(Dataset items)
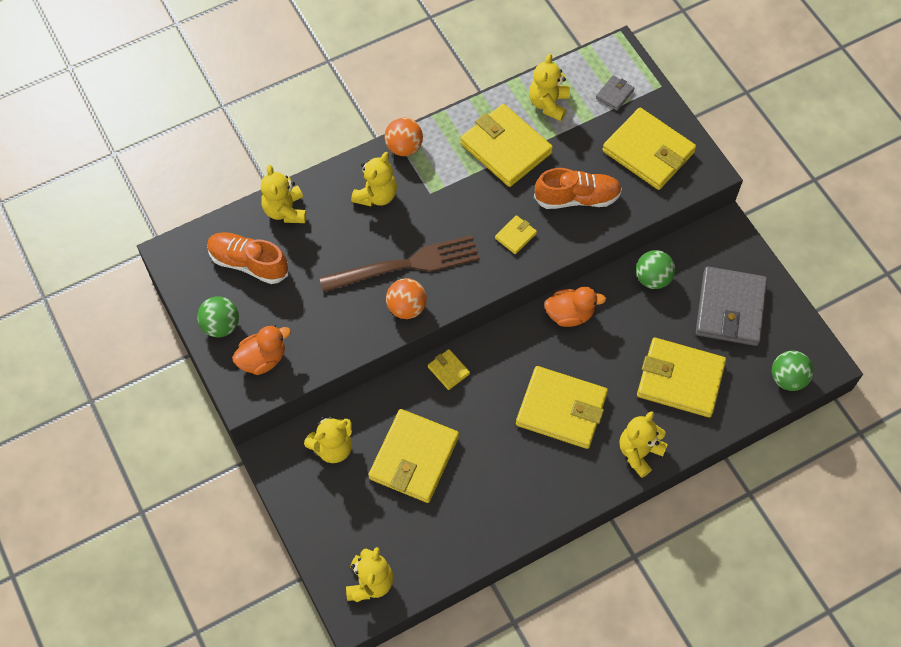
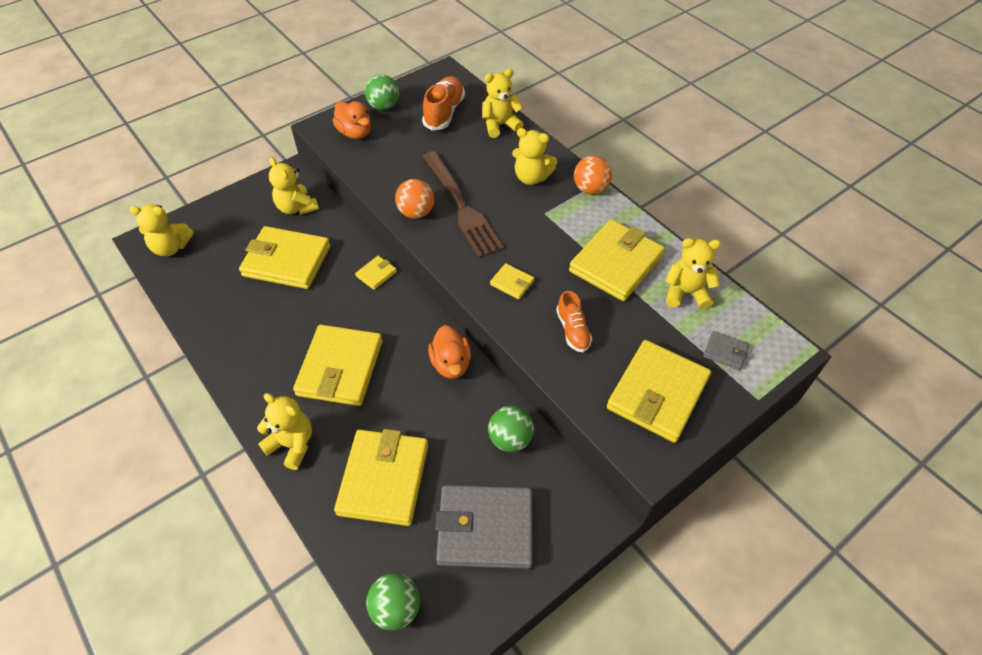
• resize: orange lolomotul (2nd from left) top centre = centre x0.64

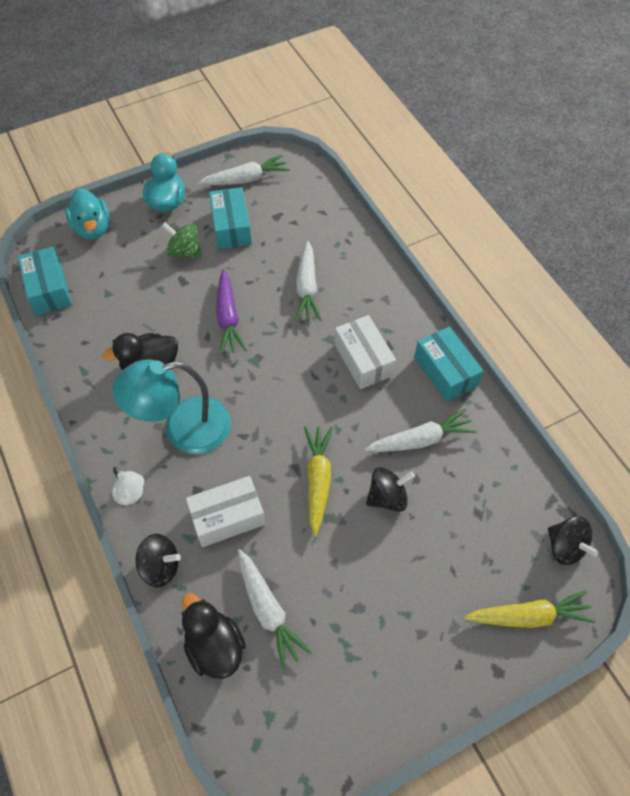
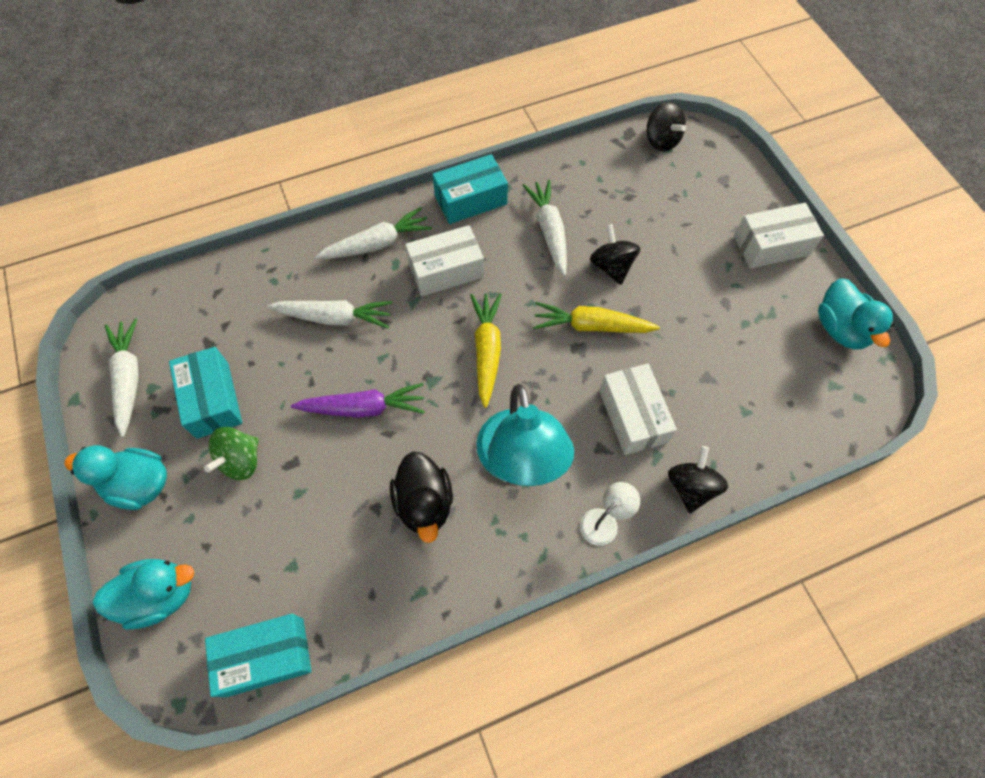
• delete: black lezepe (2nd from left) bottom centre
• insert: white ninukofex (3rd from left) top right
• insert: turquoise lezepe (3rd from left) middle right
• move: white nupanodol (2nd from left in the first image) bottom centre to white nupanodol (3rd from left) top centre
• move: yellow nupanodol (2nd from left in the first image) bottom right to yellow nupanodol (1st from left) centre
• rotate: turquoise ninukofex (2nd from left in the first image) top centre = middle left 75 degrees clockwise
• rotate: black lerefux (3rd from left in the first image) bottom right = top right 90 degrees clockwise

_YOUR INSTRUCTIONS:_ Without copying any images, transcribe the records exactly as they stand.

_ANSWER TO THIS PROBLEM:_
• resize: orange lolomotul (2nd from left) top centre = centre x0.64

• delete: black lezepe (2nd from left) bottom centre
• insert: white ninukofex (3rd from left) top right
• insert: turquoise lezepe (3rd from left) middle right
• move: white nupanodol (2nd from left in the first image) bottom centre to white nupanodol (3rd from left) top centre
• move: yellow nupanodol (2nd from left in the first image) bottom right to yellow nupanodol (1st from left) centre
• rotate: turquoise ninukofex (2nd from left in the first image) top centre = middle left 75 degrees clockwise
• rotate: black lerefux (3rd from left in the first image) bottom right = top right 90 degrees clockwise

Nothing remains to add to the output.